To-do item: Copy each line in the data that includes the word "moved".

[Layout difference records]

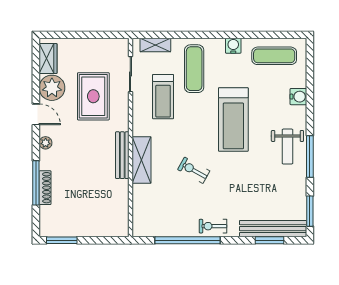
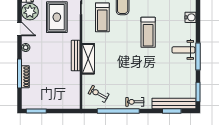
treadmill: (233, 120) -> (148, 32), width x0.73, depth x0.73
weight bench: (287, 147) -> (183, 50), turned 90
exercise bike: (194, 170) -> (99, 94), moved

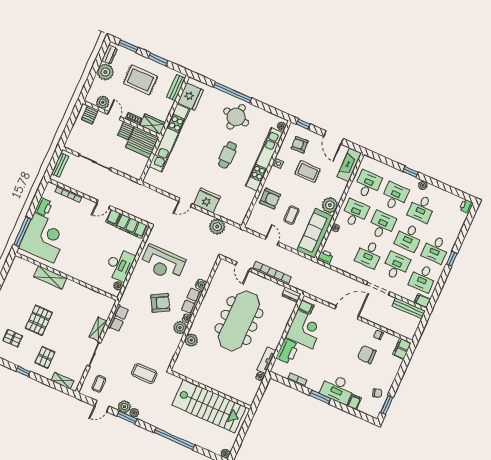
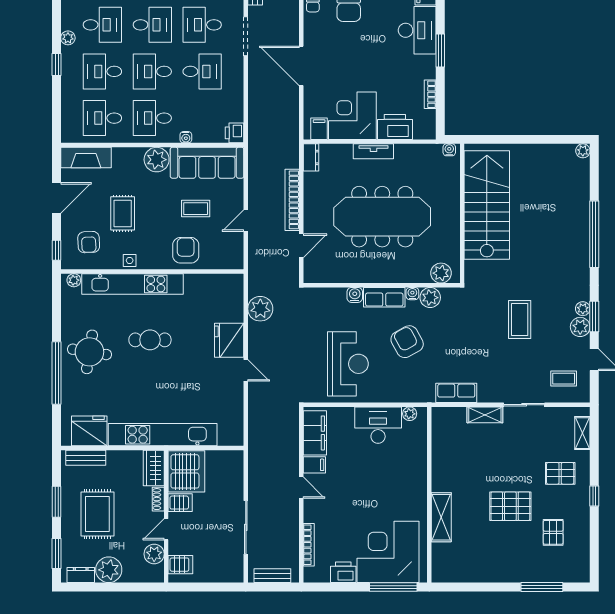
tv unit: (266, 360) -> (373, 151), moved
wall: (210, 390) -> (462, 213), moved
stairs: (209, 406) -> (487, 205), moved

Task solution:
exercise bike: (194, 170) -> (99, 94), moved
tv unit: (266, 360) -> (373, 151), moved
wall: (210, 390) -> (462, 213), moved
stairs: (209, 406) -> (487, 205), moved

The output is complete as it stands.